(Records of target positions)
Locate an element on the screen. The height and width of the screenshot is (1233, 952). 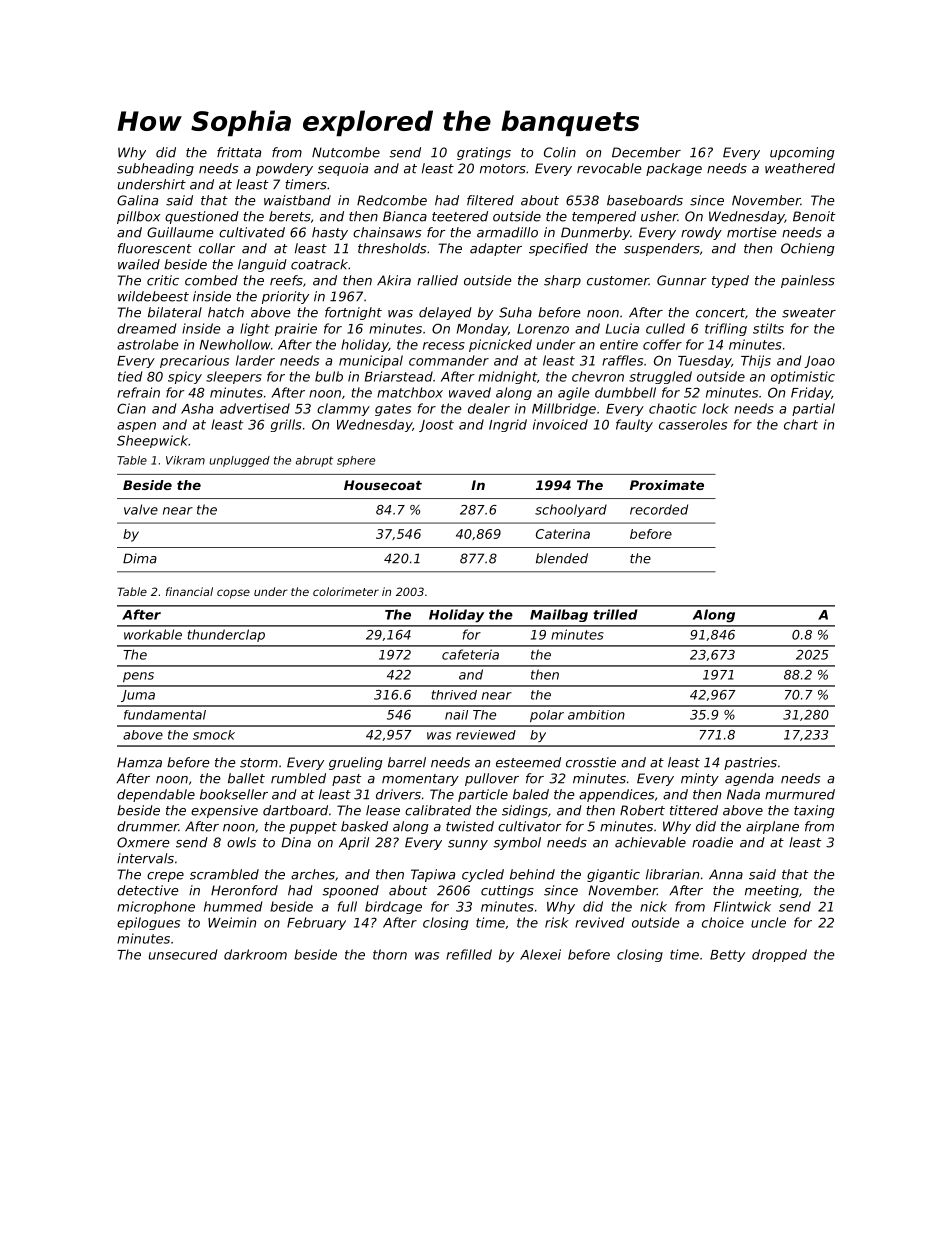
taxing is located at coordinates (814, 811).
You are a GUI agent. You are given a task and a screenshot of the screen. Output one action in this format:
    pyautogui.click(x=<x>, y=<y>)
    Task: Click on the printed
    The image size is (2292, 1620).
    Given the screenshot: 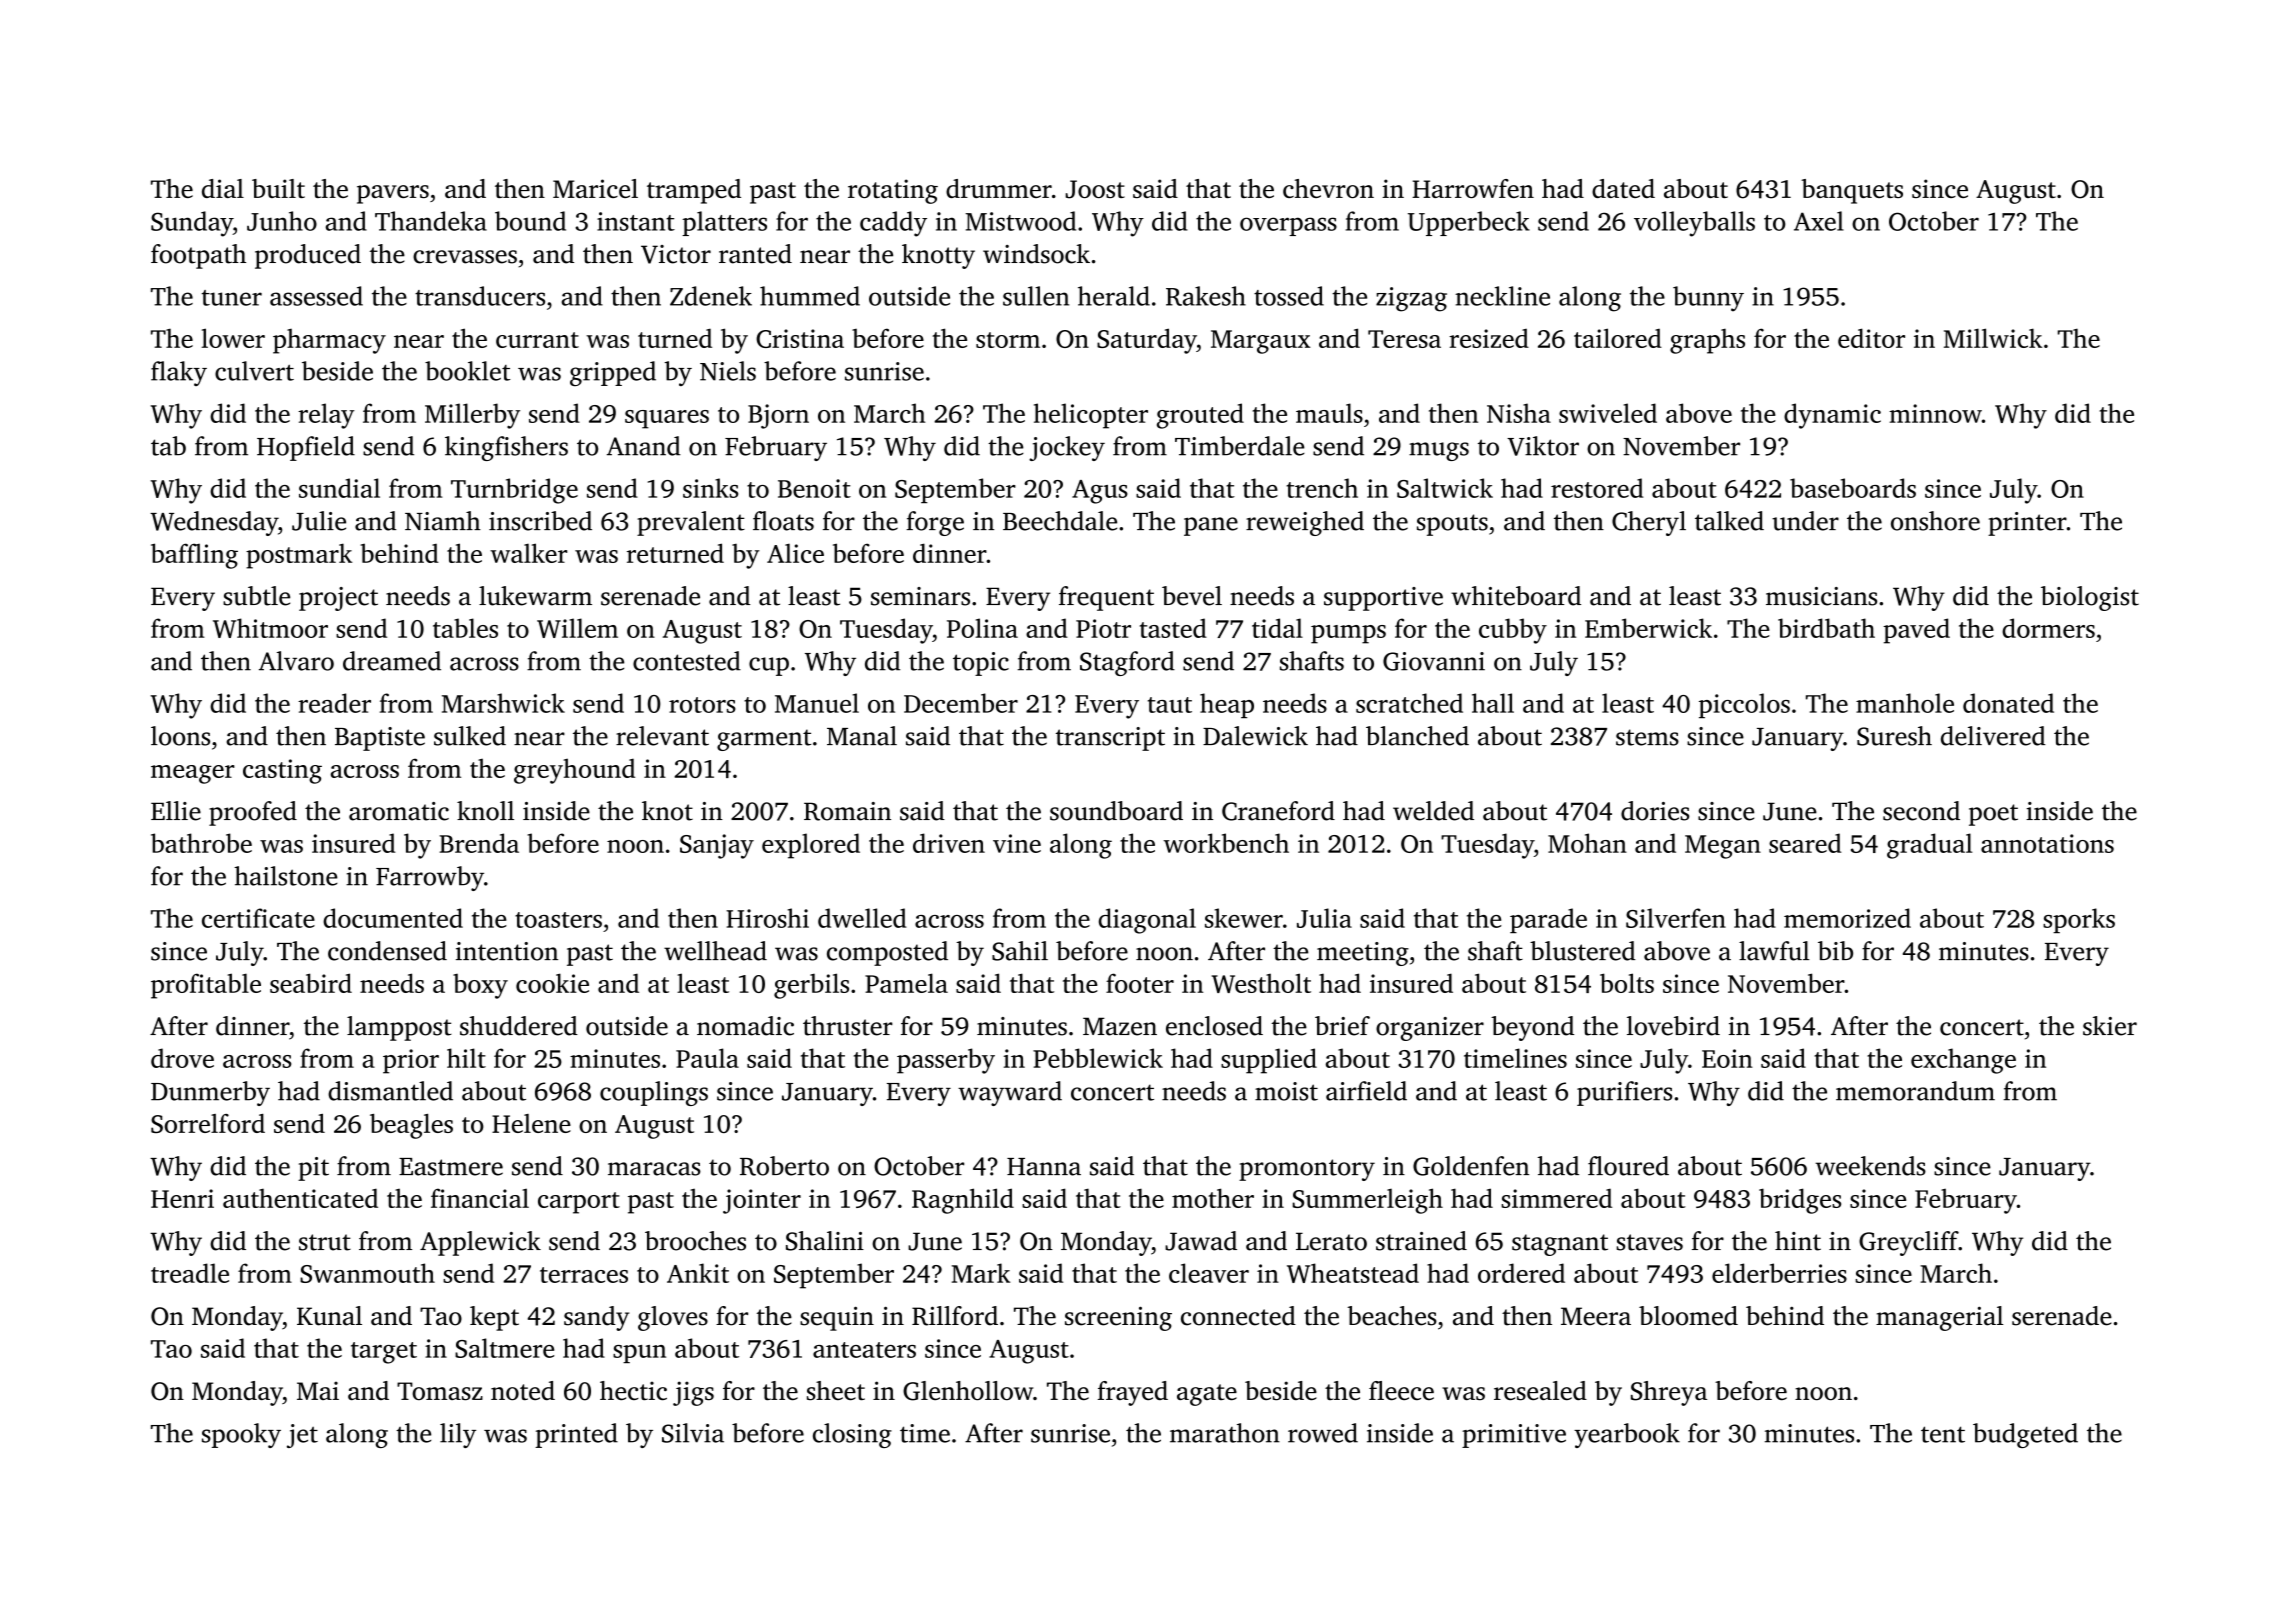 What is the action you would take?
    pyautogui.click(x=576, y=1435)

> _PROMPT_: Please copy the records word for word, beginning at the first line and stopping after the line that contains "taxing is located at coordinates (814, 811).". Omit the pictures from your copy.

> _CORRECT OUTPUT_:
Locate an element on the screen. The height and width of the screenshot is (1233, 952). 
taxing is located at coordinates (814, 811).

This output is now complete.